◆ **TASK STATEMENT**: If a line in the data below includes the string "RESET", please return a copy of it.
[[ LISTED RECORDS open ]]
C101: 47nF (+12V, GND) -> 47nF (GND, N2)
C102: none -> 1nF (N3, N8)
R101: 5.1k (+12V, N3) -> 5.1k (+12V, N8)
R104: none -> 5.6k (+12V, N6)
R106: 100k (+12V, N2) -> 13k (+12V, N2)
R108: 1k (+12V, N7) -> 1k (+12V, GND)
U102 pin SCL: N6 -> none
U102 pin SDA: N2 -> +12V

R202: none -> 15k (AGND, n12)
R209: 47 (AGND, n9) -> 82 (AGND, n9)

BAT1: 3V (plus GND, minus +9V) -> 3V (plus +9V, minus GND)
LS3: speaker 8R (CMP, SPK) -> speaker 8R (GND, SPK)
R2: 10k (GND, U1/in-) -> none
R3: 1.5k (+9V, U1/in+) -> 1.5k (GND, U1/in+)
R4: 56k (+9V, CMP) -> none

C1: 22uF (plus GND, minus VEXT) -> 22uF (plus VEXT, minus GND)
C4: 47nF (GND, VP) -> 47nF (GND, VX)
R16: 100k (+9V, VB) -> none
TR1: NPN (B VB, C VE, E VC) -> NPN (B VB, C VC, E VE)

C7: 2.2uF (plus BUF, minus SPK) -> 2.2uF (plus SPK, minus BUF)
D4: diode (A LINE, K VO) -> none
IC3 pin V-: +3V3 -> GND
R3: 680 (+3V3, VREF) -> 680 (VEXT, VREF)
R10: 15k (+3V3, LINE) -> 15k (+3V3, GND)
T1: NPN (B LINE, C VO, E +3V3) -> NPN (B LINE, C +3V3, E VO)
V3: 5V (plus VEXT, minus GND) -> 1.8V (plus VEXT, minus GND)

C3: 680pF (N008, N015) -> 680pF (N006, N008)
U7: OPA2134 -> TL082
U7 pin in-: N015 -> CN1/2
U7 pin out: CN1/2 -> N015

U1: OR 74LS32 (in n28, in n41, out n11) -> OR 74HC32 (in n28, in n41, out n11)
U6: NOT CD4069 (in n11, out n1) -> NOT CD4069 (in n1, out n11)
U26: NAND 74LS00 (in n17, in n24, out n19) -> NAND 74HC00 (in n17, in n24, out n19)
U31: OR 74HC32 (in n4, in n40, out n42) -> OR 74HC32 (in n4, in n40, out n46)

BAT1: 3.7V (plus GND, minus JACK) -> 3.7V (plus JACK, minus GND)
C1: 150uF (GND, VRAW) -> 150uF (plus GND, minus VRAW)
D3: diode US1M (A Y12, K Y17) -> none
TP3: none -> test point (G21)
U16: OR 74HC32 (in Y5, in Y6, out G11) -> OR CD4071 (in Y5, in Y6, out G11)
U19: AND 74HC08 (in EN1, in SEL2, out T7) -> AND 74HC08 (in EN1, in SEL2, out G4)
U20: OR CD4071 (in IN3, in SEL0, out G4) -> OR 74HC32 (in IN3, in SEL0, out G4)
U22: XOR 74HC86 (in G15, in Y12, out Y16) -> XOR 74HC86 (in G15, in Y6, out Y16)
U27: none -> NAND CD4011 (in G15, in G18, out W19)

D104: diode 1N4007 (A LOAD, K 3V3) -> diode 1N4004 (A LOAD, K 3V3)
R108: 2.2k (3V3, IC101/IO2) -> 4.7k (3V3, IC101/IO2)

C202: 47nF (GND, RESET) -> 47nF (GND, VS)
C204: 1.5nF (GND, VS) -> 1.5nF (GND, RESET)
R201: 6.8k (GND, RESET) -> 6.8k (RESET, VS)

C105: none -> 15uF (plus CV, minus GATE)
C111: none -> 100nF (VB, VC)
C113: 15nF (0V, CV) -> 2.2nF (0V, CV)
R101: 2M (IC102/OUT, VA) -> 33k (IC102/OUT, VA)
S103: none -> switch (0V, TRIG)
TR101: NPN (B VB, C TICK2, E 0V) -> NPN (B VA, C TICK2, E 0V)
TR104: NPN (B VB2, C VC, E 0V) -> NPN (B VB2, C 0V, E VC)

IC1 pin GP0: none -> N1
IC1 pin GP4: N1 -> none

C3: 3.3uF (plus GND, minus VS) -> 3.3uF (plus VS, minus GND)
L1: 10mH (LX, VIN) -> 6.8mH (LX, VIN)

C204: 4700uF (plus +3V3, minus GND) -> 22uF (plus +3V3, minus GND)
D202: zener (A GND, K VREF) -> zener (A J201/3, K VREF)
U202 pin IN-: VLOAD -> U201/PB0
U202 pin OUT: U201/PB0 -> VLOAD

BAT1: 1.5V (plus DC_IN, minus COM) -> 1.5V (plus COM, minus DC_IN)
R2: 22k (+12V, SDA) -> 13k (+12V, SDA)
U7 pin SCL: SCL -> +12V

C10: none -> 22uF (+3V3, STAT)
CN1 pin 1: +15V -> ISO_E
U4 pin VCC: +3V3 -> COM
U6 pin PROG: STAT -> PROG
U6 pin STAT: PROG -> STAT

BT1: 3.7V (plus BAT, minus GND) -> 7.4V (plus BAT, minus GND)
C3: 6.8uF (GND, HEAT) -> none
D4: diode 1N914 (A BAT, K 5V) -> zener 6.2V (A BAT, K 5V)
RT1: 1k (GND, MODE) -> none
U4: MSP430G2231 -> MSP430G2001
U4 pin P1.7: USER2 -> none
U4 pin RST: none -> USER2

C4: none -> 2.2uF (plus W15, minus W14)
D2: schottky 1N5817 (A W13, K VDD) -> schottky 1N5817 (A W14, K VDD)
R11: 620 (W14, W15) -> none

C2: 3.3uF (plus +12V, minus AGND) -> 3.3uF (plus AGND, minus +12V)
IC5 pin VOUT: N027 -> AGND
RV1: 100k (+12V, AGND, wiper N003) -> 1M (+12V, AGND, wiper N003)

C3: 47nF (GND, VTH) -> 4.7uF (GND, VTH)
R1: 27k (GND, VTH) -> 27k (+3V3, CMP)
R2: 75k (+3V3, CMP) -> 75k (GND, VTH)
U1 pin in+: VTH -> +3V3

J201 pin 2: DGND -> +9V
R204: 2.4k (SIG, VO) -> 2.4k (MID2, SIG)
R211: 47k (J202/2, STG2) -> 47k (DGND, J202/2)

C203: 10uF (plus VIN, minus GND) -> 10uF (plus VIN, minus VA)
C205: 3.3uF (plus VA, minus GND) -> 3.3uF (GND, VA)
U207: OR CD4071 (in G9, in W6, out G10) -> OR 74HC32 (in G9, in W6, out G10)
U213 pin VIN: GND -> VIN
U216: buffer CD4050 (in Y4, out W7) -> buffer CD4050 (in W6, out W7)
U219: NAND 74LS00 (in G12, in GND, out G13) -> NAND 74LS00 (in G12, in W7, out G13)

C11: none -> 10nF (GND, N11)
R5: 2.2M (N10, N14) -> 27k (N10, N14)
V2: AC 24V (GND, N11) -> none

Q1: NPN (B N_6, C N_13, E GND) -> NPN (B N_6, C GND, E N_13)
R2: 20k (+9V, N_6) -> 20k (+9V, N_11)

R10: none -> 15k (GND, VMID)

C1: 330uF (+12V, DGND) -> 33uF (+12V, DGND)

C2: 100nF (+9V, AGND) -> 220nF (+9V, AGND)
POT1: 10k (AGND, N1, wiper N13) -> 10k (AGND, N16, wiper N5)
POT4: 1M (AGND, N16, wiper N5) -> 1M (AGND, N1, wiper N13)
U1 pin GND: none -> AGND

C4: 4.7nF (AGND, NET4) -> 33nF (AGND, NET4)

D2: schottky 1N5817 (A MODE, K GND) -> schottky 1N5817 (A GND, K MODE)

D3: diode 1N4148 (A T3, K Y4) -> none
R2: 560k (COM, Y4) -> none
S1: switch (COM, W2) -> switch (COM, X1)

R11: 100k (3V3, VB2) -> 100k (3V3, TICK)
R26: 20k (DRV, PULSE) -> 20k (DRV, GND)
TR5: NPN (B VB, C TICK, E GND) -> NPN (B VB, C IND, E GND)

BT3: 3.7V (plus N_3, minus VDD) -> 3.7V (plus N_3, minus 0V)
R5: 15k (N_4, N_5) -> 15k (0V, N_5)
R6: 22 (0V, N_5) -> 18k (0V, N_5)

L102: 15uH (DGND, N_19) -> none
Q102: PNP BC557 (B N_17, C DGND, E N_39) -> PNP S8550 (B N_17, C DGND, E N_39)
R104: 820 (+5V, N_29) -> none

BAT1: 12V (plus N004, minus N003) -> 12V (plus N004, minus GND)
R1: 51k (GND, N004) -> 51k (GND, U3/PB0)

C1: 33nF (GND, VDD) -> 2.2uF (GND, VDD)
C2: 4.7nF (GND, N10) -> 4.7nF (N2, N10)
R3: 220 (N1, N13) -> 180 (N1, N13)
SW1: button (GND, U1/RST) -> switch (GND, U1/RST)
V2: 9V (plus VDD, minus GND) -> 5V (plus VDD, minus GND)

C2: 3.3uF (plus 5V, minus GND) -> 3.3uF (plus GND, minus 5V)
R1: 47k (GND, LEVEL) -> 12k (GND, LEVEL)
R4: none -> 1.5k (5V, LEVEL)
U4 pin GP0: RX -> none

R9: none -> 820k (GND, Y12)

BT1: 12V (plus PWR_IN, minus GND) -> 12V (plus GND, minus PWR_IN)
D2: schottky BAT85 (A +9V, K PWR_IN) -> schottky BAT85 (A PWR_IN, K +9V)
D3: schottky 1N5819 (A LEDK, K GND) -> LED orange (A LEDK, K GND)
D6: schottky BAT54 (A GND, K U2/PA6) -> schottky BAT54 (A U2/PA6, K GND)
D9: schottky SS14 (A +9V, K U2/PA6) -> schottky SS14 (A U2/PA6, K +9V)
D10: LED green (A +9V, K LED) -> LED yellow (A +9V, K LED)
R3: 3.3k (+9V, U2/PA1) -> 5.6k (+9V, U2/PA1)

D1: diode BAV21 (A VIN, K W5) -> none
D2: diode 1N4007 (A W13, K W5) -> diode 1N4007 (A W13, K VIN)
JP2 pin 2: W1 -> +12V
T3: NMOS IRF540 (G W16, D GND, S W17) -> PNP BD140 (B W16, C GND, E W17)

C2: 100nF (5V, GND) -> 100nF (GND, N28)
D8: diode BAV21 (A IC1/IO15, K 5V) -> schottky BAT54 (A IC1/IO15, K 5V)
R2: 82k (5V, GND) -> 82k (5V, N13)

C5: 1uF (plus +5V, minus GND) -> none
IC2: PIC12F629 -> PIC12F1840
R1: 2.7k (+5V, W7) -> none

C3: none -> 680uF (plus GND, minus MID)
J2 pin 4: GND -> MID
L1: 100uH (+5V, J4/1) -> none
[[ LISTED RECORDS closed ]]
◆ **ANSWER SPACE**:
C202: 47nF (GND, RESET) -> 47nF (GND, VS)
C204: 1.5nF (GND, VS) -> 1.5nF (GND, RESET)
R201: 6.8k (GND, RESET) -> 6.8k (RESET, VS)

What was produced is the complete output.